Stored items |
****************
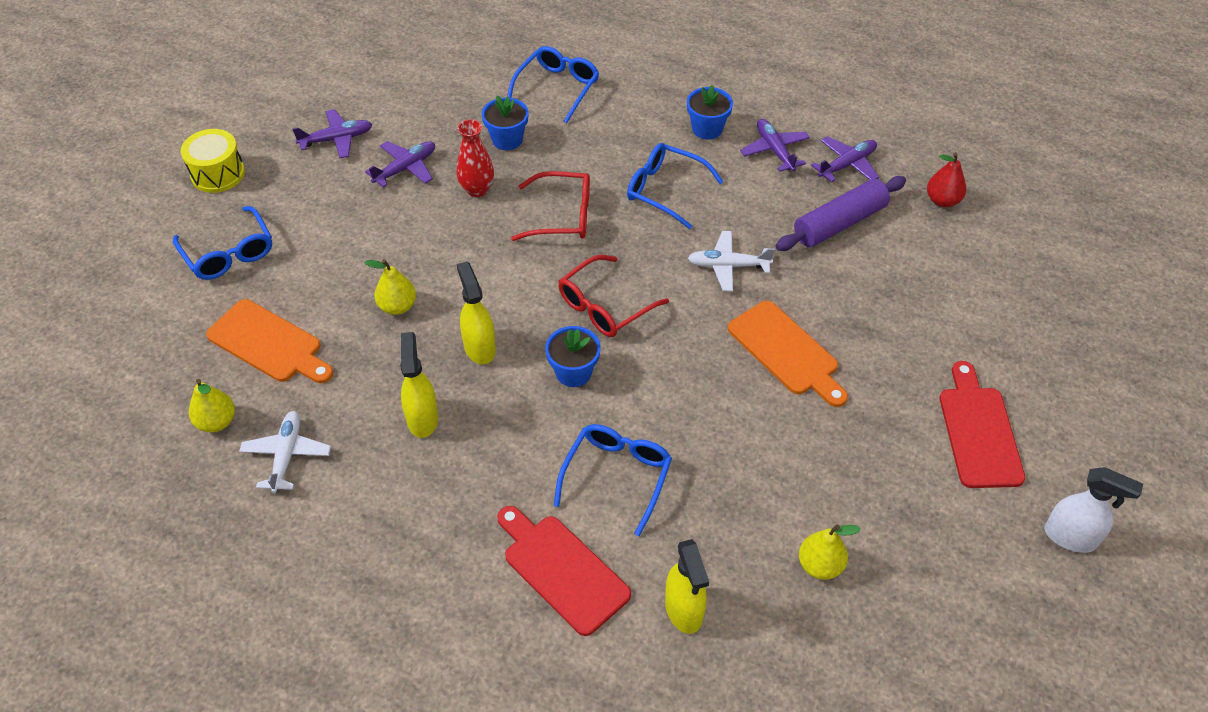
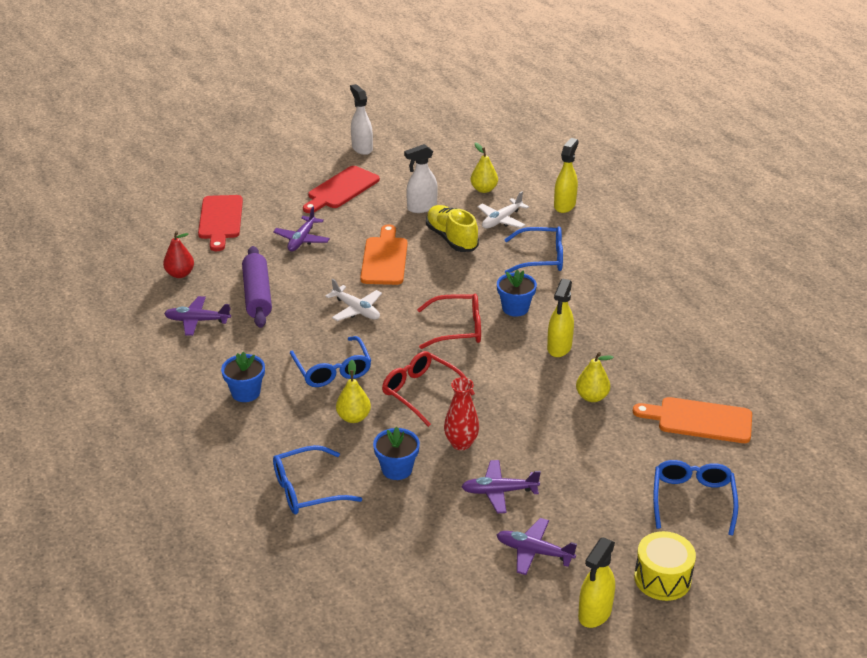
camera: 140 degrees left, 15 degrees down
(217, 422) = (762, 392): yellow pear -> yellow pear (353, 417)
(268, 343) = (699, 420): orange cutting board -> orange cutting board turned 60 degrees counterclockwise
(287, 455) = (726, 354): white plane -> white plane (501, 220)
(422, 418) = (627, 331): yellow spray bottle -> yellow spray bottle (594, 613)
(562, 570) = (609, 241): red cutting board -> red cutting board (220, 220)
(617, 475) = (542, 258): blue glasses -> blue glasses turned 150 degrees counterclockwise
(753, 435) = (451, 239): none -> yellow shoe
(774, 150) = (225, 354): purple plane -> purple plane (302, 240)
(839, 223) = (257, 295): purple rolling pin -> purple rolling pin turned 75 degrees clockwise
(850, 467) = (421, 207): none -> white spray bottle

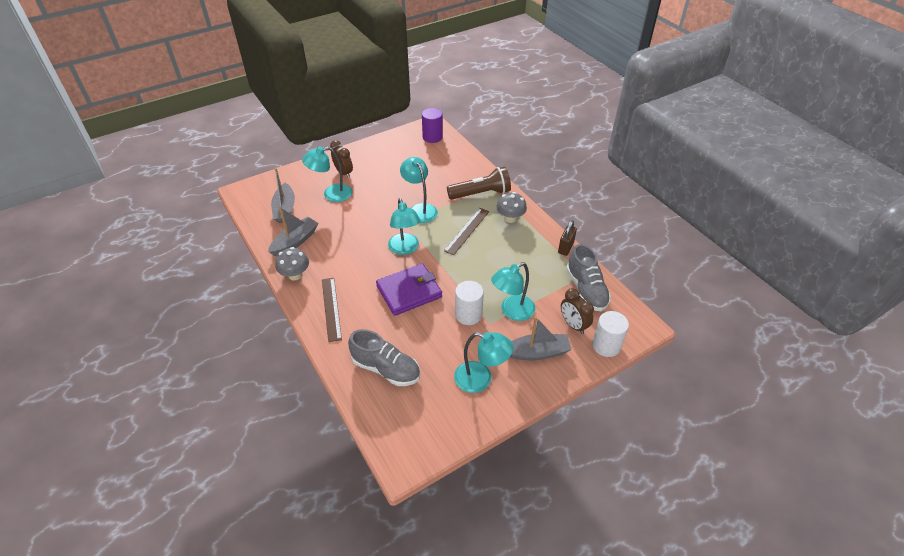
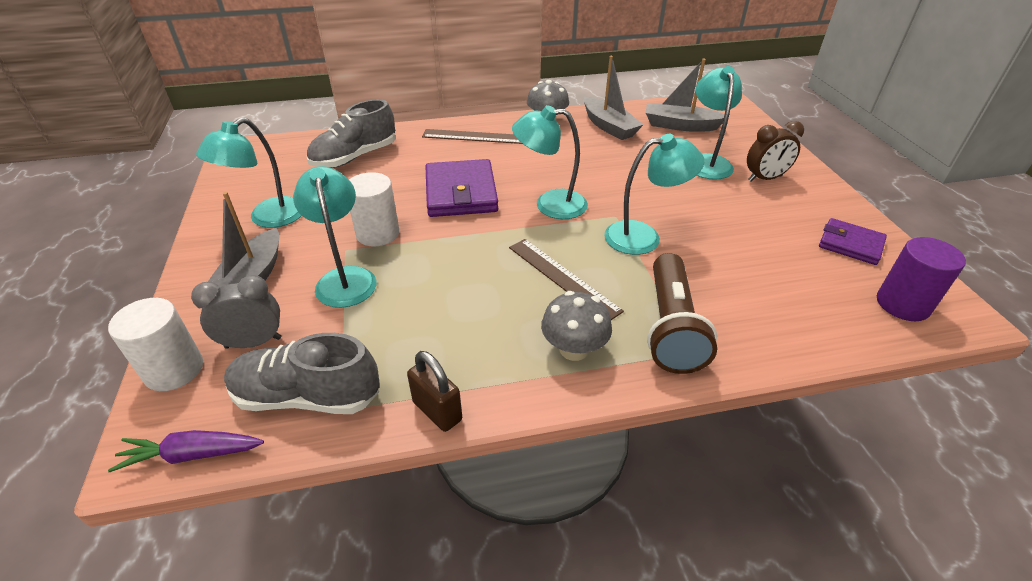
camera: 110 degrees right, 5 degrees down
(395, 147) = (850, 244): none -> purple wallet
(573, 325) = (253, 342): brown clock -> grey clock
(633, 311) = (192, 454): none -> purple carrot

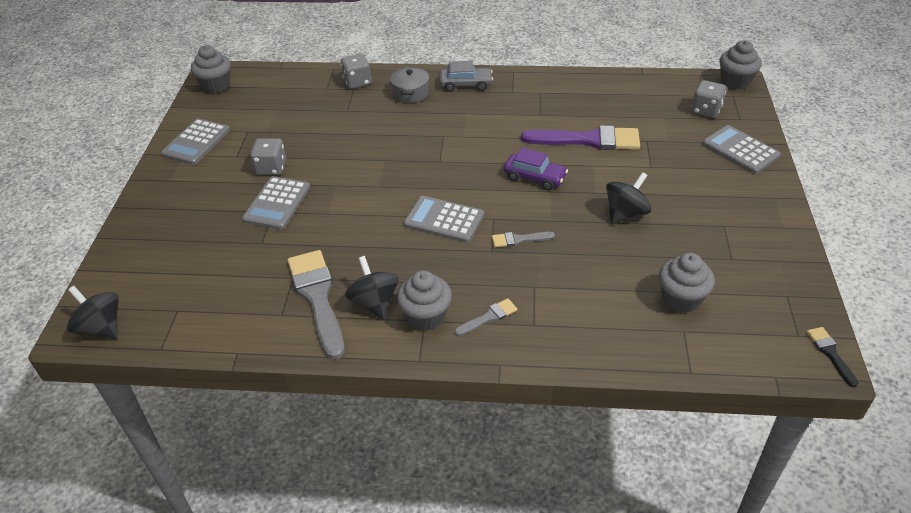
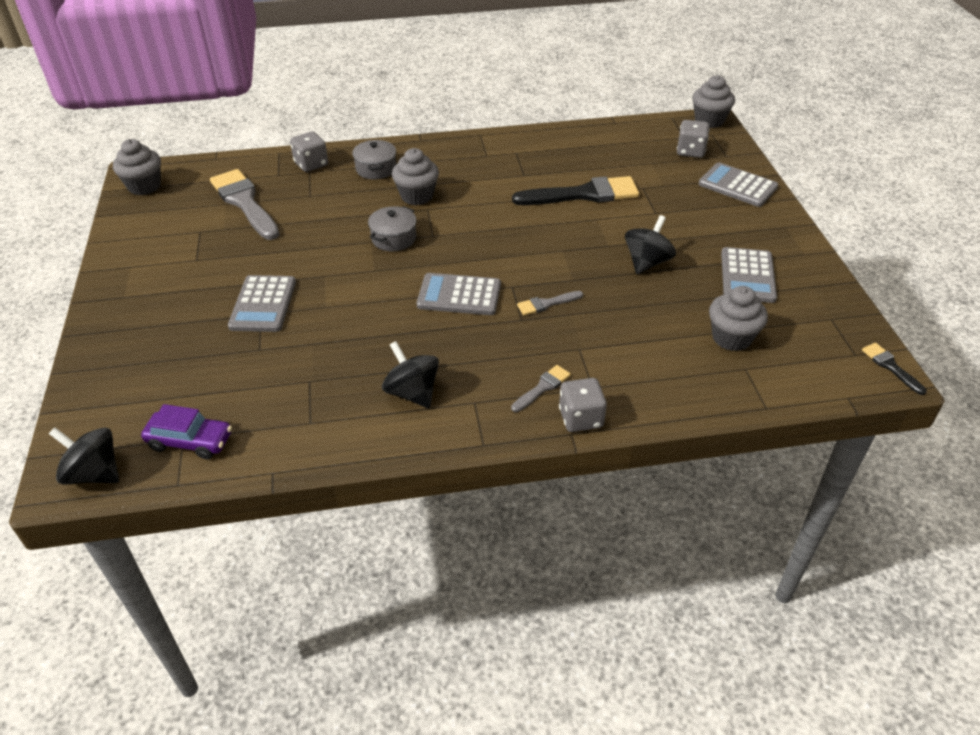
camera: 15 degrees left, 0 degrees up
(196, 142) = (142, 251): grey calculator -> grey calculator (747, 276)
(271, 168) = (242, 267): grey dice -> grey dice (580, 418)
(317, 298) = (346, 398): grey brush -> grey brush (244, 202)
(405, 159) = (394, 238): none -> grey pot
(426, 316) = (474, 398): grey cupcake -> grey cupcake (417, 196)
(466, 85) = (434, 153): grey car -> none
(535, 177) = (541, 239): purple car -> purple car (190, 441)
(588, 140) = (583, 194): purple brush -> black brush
****************
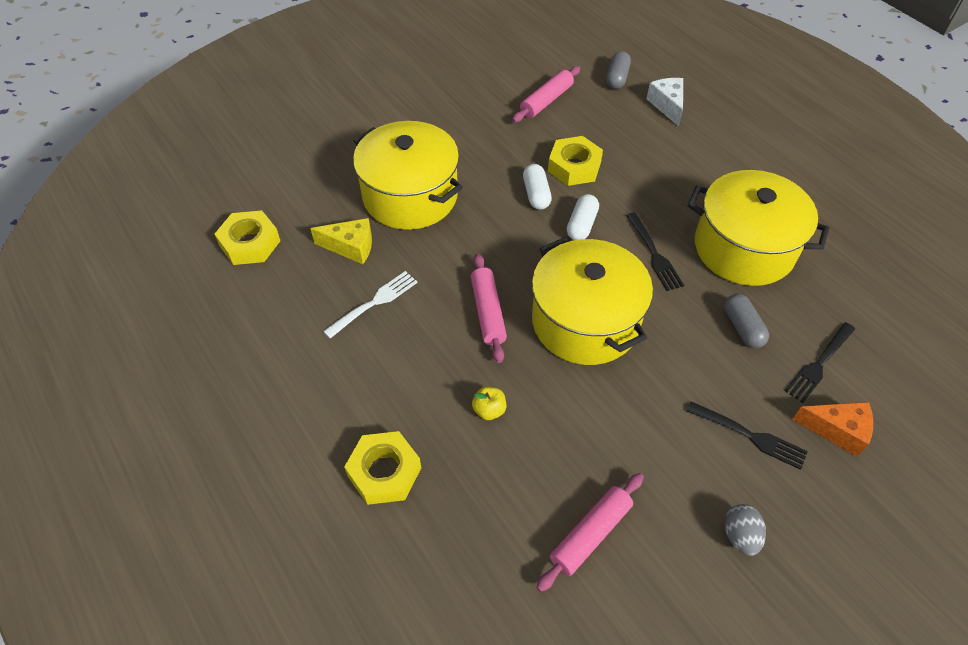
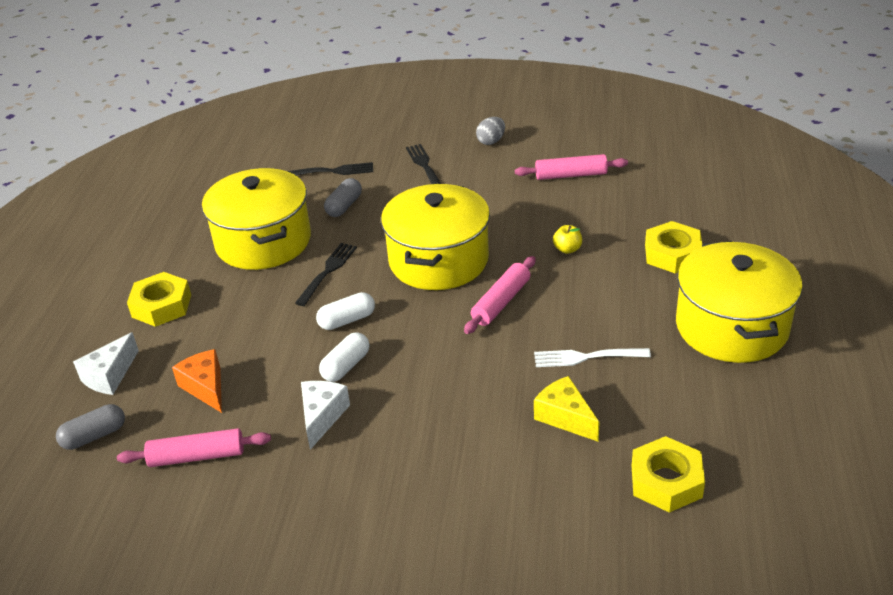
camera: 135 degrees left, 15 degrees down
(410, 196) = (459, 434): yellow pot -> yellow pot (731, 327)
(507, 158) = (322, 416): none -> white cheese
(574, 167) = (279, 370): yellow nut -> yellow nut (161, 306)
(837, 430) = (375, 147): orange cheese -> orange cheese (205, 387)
****************
Assigned task |
Please say how many lines in the records above contain the word "bottle", giving the number alone.

Answer for this exercise |
2